PROVIDED DATA ->
-.-.-
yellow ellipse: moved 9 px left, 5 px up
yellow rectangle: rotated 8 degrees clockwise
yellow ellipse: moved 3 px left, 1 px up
-.-.-
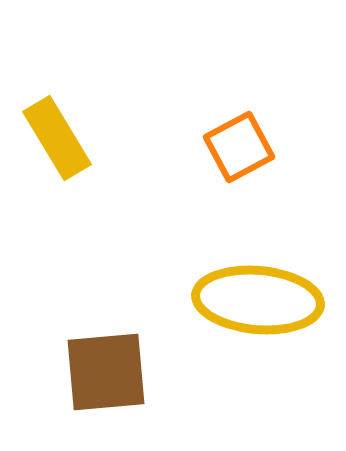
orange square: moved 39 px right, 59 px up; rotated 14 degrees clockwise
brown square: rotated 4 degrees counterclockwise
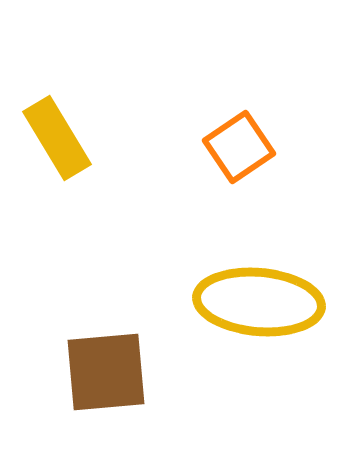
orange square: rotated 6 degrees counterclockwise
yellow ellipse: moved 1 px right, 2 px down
-.-.-
TASK DESCRIPTION ->
Rewrite the part of the listing that opens with the line containing "yellow ellipse: moved 9 px left, 5 px up" and closes with the line containing "yellow ellipse: moved 3 px left, 1 px up", putting "circle" wherever "ellipse" appears and leaving everything else unchanged.

FINISHED EXERCISE ->
yellow circle: moved 9 px left, 5 px up
yellow rectangle: rotated 8 degrees clockwise
yellow circle: moved 3 px left, 1 px up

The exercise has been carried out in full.